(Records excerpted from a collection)
==================================================

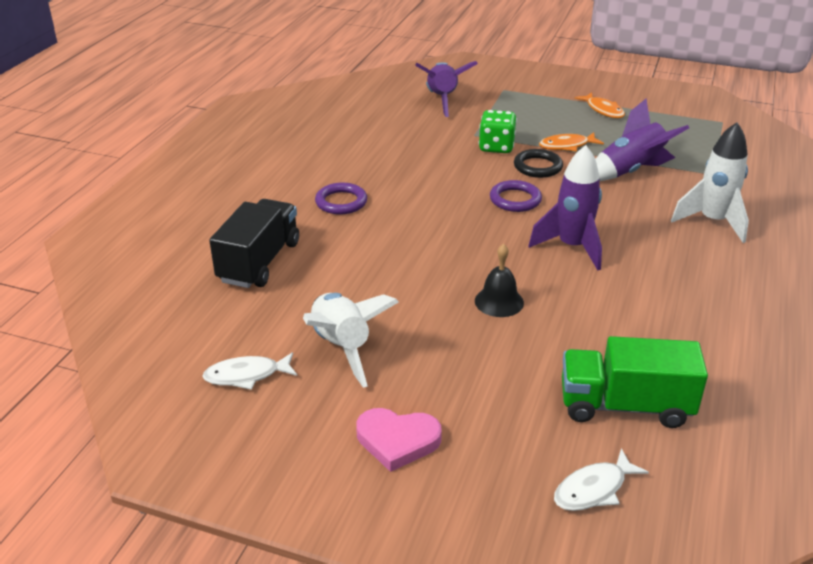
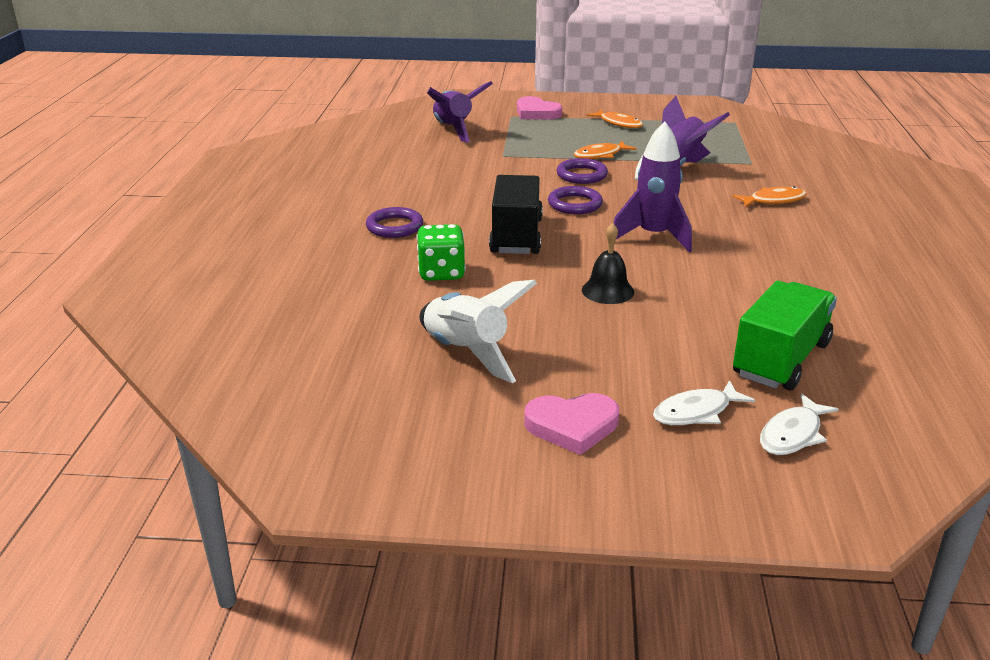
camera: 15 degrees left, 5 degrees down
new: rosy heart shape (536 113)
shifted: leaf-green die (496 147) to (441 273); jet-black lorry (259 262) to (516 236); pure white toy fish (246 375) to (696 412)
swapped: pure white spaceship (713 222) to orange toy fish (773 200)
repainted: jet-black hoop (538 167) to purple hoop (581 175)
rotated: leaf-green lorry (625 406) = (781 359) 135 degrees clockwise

==================================================

*TASK PROMPT*. State how many lines in the data include the string "degrees". Nothing else belongs in the reply.

*WORKED SOLUTION*. 2